ASSIGNED TASK: For each line below that holds "spoon", return the line as it stands.

(Scene edit records)
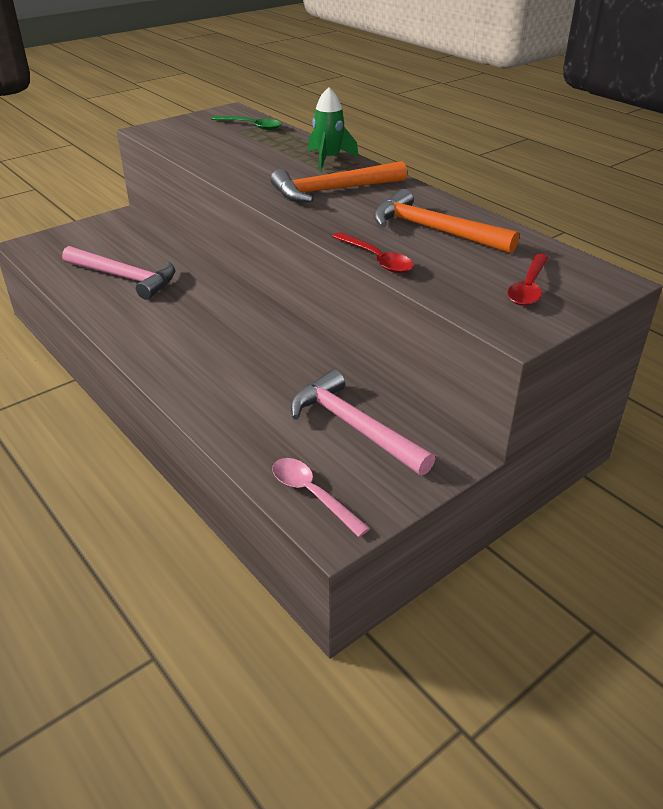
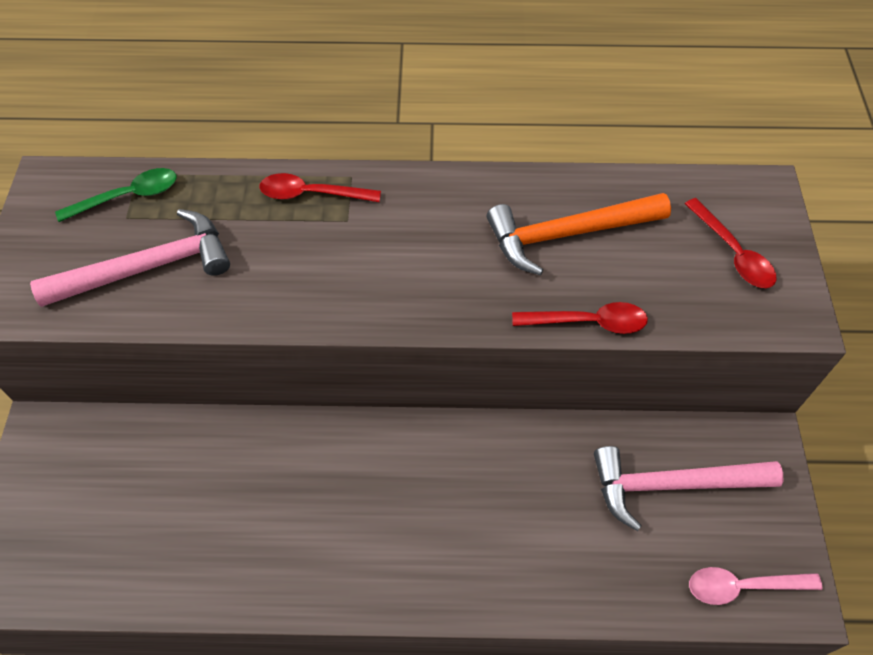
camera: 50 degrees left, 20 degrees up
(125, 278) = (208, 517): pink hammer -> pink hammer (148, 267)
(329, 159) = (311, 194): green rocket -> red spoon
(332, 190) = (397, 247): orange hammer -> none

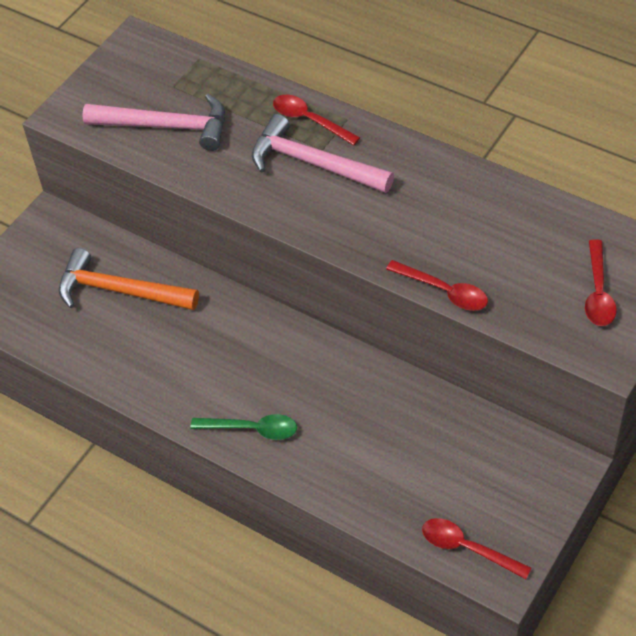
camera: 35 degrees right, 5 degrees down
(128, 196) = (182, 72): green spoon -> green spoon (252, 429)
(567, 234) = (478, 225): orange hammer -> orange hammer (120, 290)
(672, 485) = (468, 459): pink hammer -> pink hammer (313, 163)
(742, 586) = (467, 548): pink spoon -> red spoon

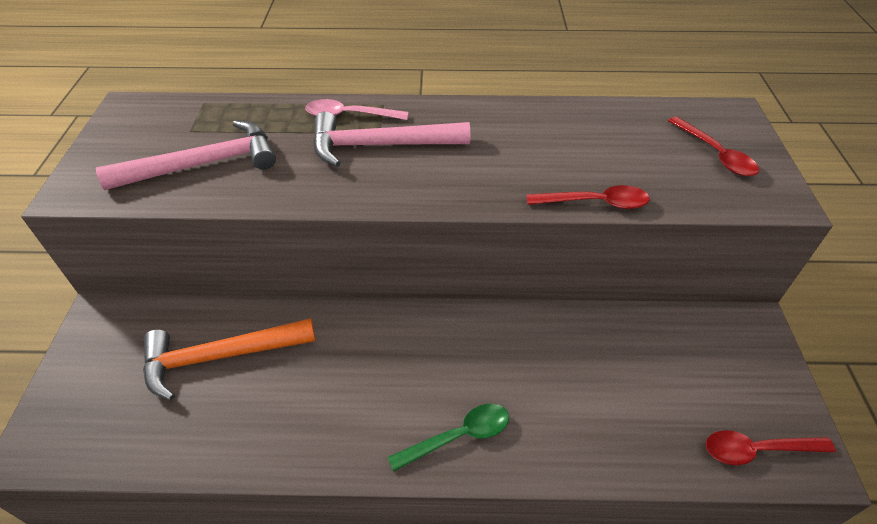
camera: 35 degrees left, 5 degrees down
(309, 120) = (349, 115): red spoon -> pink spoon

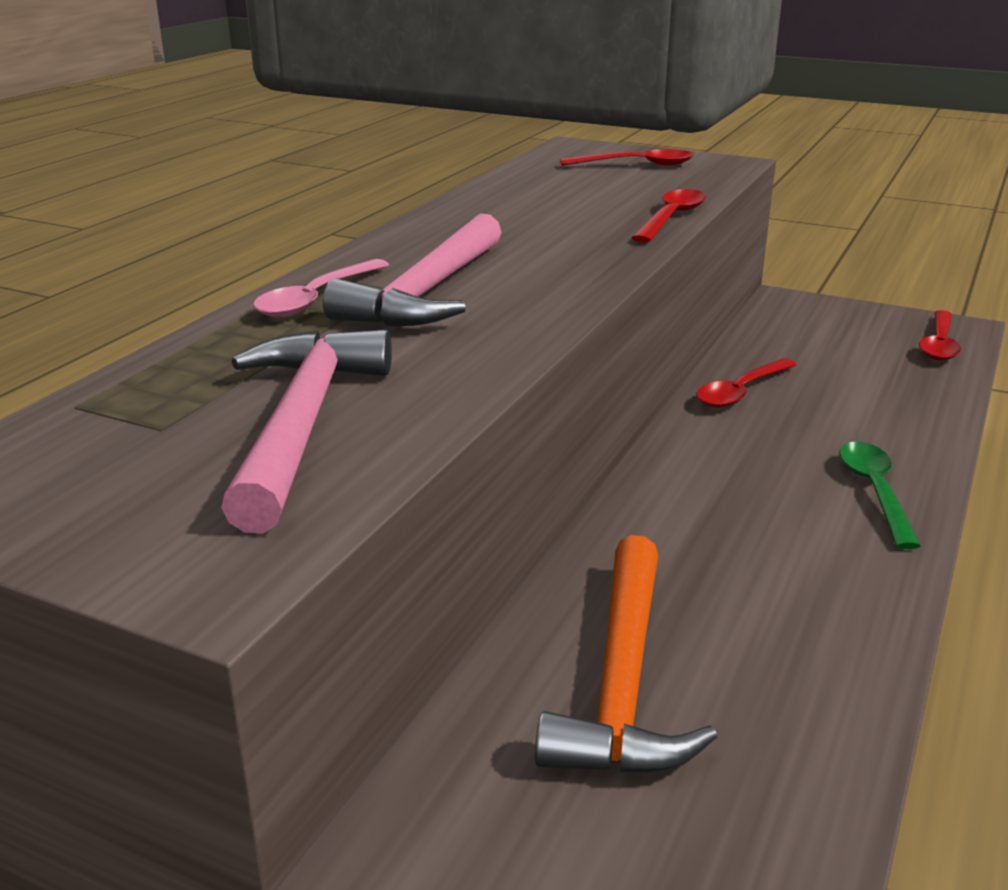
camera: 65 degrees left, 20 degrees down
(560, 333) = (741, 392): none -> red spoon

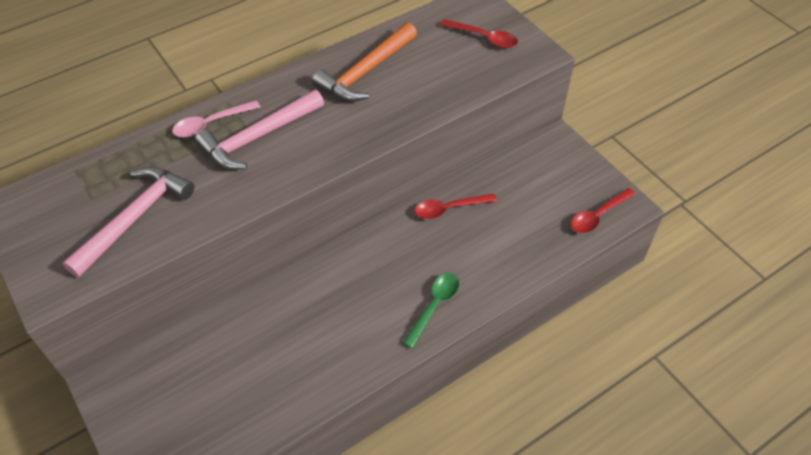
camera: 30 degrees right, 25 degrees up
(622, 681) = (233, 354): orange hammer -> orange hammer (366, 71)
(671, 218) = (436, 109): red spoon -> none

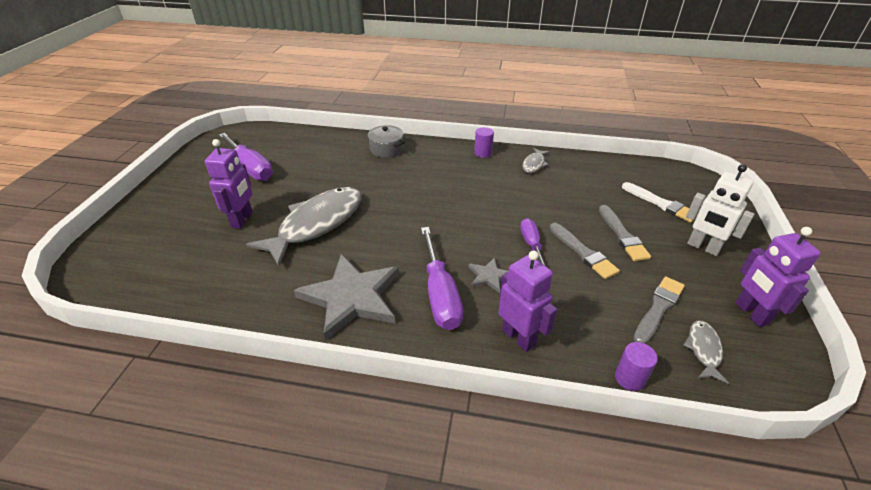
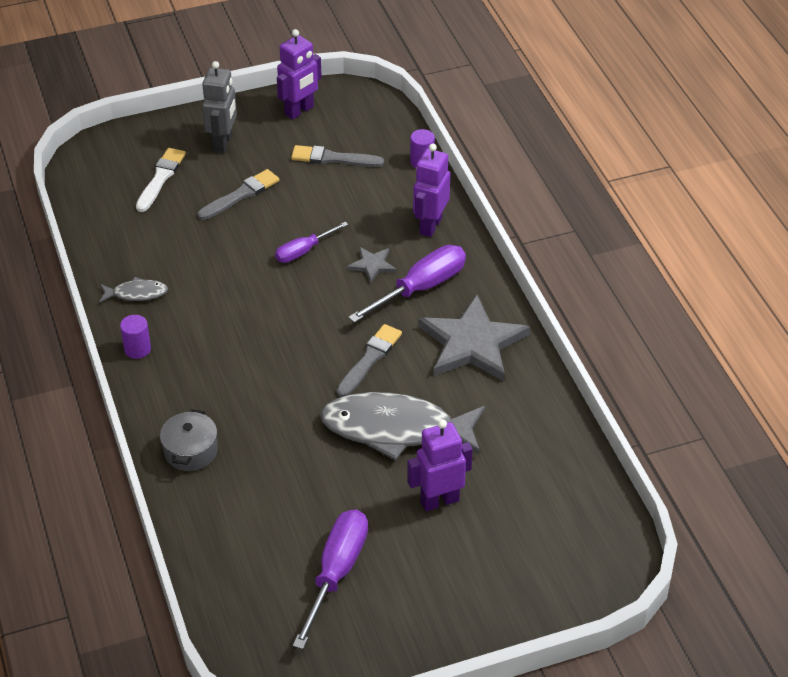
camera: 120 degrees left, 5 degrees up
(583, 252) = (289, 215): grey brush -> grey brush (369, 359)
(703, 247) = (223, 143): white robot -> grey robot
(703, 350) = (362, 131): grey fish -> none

SOLUTION TO THIS EXERCISE:
(329, 159) = (311, 194): green rocket -> red spoon
(128, 196) = (182, 72): green spoon -> green spoon (252, 429)
(742, 586) = (467, 548): pink spoon -> red spoon
(309, 120) = (349, 115): red spoon -> pink spoon
(560, 333) = (741, 392): none -> red spoon
(671, 218) = (436, 109): red spoon -> none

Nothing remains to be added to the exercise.